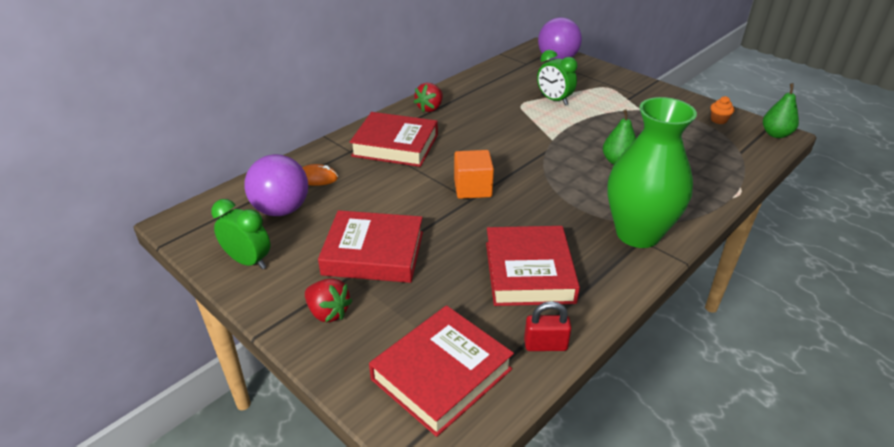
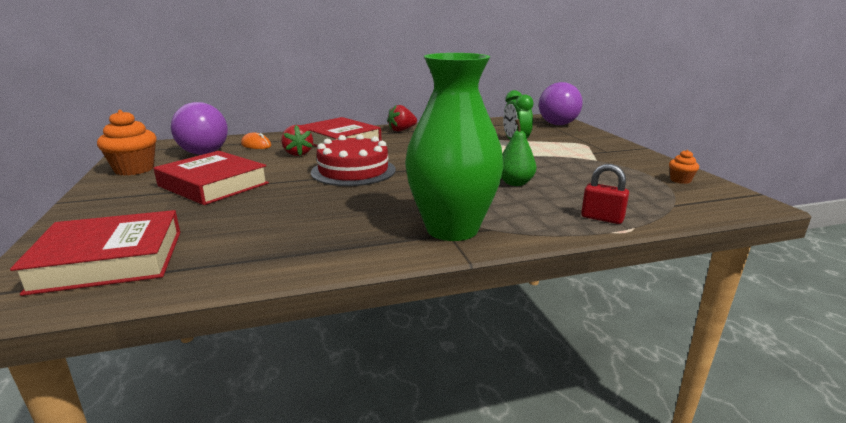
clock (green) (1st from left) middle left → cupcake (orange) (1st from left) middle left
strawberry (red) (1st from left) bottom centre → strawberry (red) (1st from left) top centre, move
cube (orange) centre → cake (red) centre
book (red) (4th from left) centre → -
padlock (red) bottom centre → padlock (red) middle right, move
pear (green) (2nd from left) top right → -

◆ EXERCISE INSTRUCTIONS: Every line that contains the string "left" should be copied from the entries.

◆ THE ANSWER:
clock (green) (1st from left) middle left → cupcake (orange) (1st from left) middle left
strawberry (red) (1st from left) bottom centre → strawberry (red) (1st from left) top centre, move
book (red) (4th from left) centre → -
pear (green) (2nd from left) top right → -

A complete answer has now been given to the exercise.